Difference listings

=== Section Start ===

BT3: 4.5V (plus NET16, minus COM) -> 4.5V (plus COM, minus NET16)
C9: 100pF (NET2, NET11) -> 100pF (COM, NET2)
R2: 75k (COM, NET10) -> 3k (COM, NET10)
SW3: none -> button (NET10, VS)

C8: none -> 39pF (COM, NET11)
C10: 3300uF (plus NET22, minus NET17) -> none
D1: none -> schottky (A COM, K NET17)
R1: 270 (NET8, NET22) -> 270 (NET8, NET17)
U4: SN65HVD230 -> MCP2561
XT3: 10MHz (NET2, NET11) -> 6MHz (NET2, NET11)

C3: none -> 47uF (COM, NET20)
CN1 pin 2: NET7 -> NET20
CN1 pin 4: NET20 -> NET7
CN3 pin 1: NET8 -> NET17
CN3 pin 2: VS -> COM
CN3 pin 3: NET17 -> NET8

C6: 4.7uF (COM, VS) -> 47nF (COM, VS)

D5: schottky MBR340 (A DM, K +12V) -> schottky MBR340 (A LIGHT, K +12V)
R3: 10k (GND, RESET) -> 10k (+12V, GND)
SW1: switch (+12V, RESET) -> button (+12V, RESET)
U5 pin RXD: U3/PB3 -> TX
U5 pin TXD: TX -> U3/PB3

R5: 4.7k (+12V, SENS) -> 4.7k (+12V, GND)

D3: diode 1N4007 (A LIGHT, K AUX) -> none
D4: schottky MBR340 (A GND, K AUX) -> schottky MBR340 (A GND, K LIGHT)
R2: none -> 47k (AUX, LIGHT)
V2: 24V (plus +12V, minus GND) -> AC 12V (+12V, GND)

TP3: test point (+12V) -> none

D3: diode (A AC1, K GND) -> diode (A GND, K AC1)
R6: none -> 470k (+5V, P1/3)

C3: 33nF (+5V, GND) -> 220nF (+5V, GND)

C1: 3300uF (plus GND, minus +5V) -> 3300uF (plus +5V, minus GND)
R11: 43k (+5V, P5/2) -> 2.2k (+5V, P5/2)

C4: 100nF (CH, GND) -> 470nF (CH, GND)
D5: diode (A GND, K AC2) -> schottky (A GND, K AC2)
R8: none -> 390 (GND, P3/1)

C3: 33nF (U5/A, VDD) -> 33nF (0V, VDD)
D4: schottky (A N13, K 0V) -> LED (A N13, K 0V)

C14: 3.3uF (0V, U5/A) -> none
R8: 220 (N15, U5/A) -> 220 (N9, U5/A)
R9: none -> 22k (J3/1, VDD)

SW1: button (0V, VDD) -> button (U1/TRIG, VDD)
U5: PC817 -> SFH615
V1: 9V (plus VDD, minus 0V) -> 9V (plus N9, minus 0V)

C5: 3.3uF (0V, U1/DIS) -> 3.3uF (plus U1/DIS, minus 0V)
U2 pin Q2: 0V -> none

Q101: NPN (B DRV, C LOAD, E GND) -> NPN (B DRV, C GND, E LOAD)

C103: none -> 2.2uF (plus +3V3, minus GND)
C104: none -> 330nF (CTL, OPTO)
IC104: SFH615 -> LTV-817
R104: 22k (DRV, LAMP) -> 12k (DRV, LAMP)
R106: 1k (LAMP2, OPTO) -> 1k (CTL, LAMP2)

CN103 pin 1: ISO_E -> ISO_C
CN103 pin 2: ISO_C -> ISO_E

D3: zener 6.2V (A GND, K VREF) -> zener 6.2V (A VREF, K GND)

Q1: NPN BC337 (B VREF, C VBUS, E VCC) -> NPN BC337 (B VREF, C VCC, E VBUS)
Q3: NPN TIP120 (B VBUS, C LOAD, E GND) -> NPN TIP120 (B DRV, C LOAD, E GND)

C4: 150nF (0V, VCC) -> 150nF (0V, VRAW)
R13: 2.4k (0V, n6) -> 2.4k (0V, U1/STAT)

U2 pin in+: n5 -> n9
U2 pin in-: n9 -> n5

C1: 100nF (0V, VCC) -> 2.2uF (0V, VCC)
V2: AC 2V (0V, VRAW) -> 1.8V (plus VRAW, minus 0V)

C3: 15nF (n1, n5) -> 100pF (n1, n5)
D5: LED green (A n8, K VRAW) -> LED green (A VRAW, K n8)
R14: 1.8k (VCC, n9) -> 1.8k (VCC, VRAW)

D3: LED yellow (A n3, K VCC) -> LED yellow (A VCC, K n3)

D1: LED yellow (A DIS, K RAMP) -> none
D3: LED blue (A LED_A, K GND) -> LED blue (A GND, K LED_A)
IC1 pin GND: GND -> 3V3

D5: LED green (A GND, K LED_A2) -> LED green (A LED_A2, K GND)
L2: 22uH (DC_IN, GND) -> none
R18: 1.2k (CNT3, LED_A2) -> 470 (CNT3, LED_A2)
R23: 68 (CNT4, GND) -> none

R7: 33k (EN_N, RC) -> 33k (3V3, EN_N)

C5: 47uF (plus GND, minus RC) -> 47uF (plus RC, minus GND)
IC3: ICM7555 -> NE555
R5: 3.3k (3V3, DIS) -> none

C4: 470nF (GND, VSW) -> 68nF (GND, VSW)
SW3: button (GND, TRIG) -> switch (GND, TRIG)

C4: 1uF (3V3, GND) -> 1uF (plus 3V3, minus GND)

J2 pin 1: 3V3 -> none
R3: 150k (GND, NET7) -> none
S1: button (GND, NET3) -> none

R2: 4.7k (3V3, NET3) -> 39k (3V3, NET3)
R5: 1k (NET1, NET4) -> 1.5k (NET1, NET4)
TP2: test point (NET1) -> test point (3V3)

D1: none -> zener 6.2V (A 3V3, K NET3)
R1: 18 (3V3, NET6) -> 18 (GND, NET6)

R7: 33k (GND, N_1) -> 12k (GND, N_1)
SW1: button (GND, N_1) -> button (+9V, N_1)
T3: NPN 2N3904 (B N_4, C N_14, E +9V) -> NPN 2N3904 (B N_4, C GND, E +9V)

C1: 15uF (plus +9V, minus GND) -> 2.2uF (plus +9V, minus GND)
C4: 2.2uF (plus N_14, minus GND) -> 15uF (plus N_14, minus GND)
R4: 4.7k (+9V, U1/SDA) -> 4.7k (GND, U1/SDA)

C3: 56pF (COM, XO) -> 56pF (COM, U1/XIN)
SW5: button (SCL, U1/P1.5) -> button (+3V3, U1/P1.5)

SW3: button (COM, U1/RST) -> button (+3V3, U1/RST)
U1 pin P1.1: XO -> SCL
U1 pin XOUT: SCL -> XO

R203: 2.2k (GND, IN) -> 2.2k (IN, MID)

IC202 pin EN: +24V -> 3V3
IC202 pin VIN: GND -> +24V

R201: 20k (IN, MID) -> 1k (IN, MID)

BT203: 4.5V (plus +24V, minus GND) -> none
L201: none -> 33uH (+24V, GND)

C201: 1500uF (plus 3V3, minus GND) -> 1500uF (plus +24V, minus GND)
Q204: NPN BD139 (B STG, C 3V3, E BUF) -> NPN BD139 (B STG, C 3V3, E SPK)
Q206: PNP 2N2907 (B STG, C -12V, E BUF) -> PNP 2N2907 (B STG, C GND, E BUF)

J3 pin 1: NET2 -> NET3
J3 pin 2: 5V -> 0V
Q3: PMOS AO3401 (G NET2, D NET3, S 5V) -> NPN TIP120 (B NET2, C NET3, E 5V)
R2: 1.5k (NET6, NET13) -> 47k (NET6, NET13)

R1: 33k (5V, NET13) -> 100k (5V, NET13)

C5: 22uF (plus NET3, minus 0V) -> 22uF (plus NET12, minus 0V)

=== Section End ===

Exercise prompt
Pull every line with the word "green" from the data.

Answer box
D5: LED green (A n8, K VRAW) -> LED green (A VRAW, K n8)
D5: LED green (A GND, K LED_A2) -> LED green (A LED_A2, K GND)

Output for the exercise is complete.